[RAW DATA]
== == ==

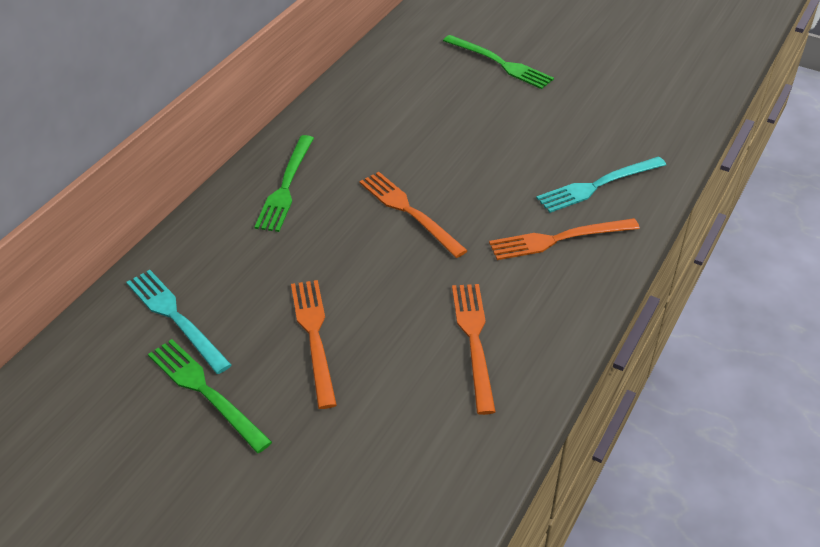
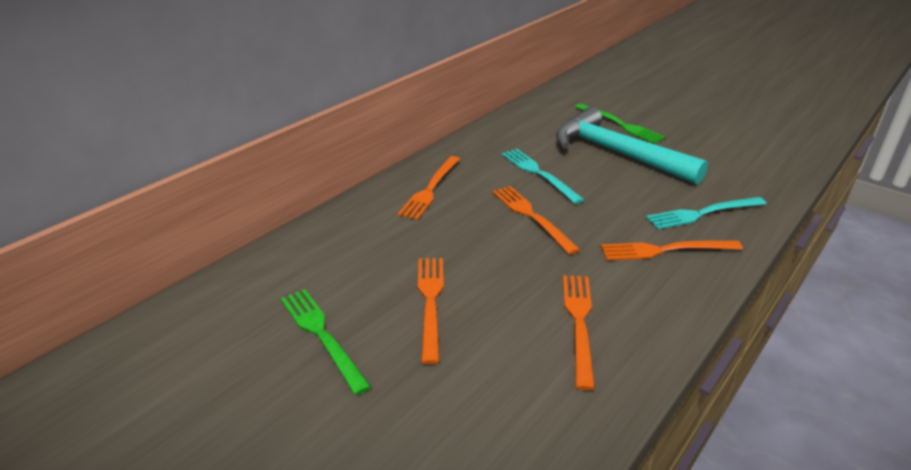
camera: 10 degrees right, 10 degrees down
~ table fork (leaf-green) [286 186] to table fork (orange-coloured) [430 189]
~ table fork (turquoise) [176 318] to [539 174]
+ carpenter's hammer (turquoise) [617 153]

== == ==

[WHAT YOU WILL DO]
Transcribe the listing in full. Omit the pictures and keep every line exact.

[EXERCISE OUTPUT]
camera: 10 degrees right, 10 degrees down
~ table fork (leaf-green) [286 186] to table fork (orange-coloured) [430 189]
~ table fork (turquoise) [176 318] to [539 174]
+ carpenter's hammer (turquoise) [617 153]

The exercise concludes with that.